Exercise prompt:
Could you output the entries unchanged from the line with "This is a 0.5" to the line with "road 1 (tertiary): [(229,86),(0,196)]", both of those lines included?

Extracted data entries:
- - - - - - -

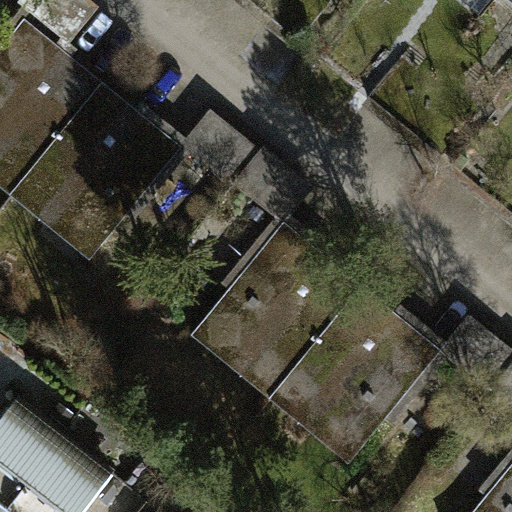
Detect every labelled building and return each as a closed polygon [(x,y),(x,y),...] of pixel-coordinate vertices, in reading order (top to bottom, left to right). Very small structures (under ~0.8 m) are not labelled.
[(511,0),(501,0),(511,9),(511,0)] [(0,195),(6,201),(103,84),(24,20),(0,49),(0,195)] [(103,84),(6,201),(90,269),(186,152),(103,84)] [(271,398),(357,290),(278,228),(192,336),(271,398)] [(439,355),(357,290),(271,398),(353,463),(439,355)] [(15,394),(0,413),(0,506),(5,511),(65,432),(15,394)] [(82,511),(115,470),(65,432),(5,511),(7,511),(82,511)] [(511,511),(511,461),(472,511),(511,511)]
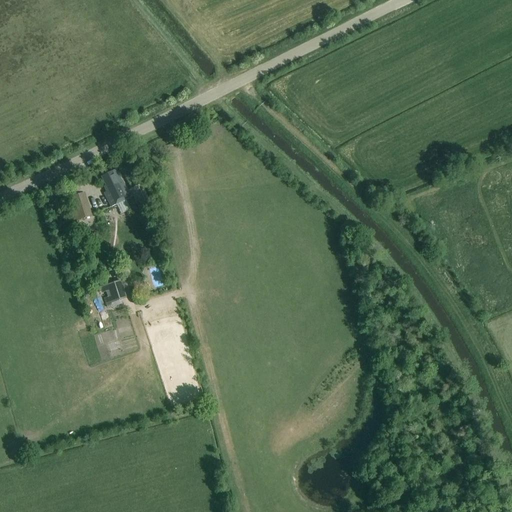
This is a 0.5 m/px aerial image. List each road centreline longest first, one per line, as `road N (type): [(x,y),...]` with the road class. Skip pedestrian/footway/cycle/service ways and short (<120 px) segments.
road 1 (tertiary): [(229,86),(0,196)]
road 2 (tertiary): [(229,86),(403,0)]
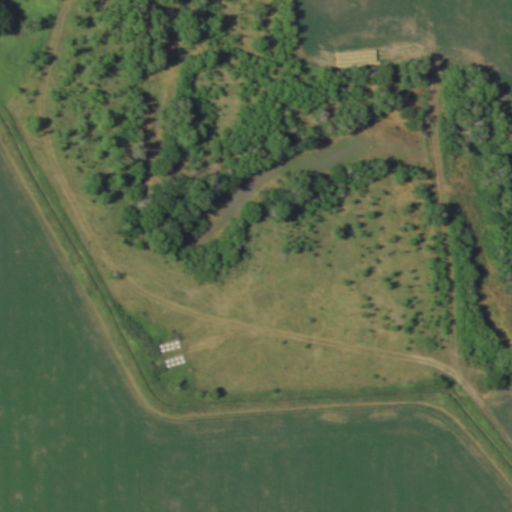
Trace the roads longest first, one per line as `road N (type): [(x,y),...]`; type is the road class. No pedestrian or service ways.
road 1 (track): [(459,371),(192,311),(127,282),(74,211),(40,122),(40,84),(65,0)]
road 2 (track): [(511,428),(459,371),(453,344),(451,278),(426,141),(441,0)]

- - - - - - -

Written answer:
This is a 0.5 m/px aerial image. List each road centreline longest first, one per line, as `road N (type): [(x,y),...]` with the road class. Skip pedestrian/footway/cycle/service ways and short (<120 px) segments.
road 1 (tertiary): [(229,86),(0,196)]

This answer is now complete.